__EXERCISE__: Reproduce every entry precisely as written.

__INPUT DATA__:
------------------------------------
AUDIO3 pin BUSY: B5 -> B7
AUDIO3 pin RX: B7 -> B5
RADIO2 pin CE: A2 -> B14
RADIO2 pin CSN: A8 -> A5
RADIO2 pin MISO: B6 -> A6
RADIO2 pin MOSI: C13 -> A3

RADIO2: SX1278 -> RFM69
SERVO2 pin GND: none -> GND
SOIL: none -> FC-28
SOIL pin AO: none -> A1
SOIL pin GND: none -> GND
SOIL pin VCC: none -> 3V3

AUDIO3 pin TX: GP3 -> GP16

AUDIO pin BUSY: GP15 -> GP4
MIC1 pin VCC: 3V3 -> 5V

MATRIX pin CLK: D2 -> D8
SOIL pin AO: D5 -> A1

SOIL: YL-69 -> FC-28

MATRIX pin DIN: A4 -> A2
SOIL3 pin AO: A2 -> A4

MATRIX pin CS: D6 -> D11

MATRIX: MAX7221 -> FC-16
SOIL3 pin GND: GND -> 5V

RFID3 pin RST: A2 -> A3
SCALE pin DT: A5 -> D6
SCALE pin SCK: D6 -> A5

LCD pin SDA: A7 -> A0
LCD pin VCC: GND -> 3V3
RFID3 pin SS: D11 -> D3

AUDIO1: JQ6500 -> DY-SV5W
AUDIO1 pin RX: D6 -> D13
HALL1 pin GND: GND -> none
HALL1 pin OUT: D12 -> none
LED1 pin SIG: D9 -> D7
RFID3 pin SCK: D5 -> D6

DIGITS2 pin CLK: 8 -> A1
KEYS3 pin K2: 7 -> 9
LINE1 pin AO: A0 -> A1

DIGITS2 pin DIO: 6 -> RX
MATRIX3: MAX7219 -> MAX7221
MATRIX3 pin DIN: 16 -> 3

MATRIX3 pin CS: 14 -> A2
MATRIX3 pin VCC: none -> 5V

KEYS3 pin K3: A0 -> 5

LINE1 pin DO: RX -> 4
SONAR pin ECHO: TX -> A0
------------------------------------
__SOLUTION TO THE EXERCISE__:
AUDIO3 pin BUSY: B5 -> B7
AUDIO3 pin RX: B7 -> B5
RADIO2 pin CE: A2 -> B14
RADIO2 pin CSN: A8 -> A5
RADIO2 pin MISO: B6 -> A6
RADIO2 pin MOSI: C13 -> A3

RADIO2: SX1278 -> RFM69
SERVO2 pin GND: none -> GND
SOIL: none -> FC-28
SOIL pin AO: none -> A1
SOIL pin GND: none -> GND
SOIL pin VCC: none -> 3V3

AUDIO3 pin TX: GP3 -> GP16

AUDIO pin BUSY: GP15 -> GP4
MIC1 pin VCC: 3V3 -> 5V

MATRIX pin CLK: D2 -> D8
SOIL pin AO: D5 -> A1

SOIL: YL-69 -> FC-28

MATRIX pin DIN: A4 -> A2
SOIL3 pin AO: A2 -> A4

MATRIX pin CS: D6 -> D11

MATRIX: MAX7221 -> FC-16
SOIL3 pin GND: GND -> 5V

RFID3 pin RST: A2 -> A3
SCALE pin DT: A5 -> D6
SCALE pin SCK: D6 -> A5

LCD pin SDA: A7 -> A0
LCD pin VCC: GND -> 3V3
RFID3 pin SS: D11 -> D3

AUDIO1: JQ6500 -> DY-SV5W
AUDIO1 pin RX: D6 -> D13
HALL1 pin GND: GND -> none
HALL1 pin OUT: D12 -> none
LED1 pin SIG: D9 -> D7
RFID3 pin SCK: D5 -> D6

DIGITS2 pin CLK: 8 -> A1
KEYS3 pin K2: 7 -> 9
LINE1 pin AO: A0 -> A1

DIGITS2 pin DIO: 6 -> RX
MATRIX3: MAX7219 -> MAX7221
MATRIX3 pin DIN: 16 -> 3

MATRIX3 pin CS: 14 -> A2
MATRIX3 pin VCC: none -> 5V

KEYS3 pin K3: A0 -> 5

LINE1 pin DO: RX -> 4
SONAR pin ECHO: TX -> A0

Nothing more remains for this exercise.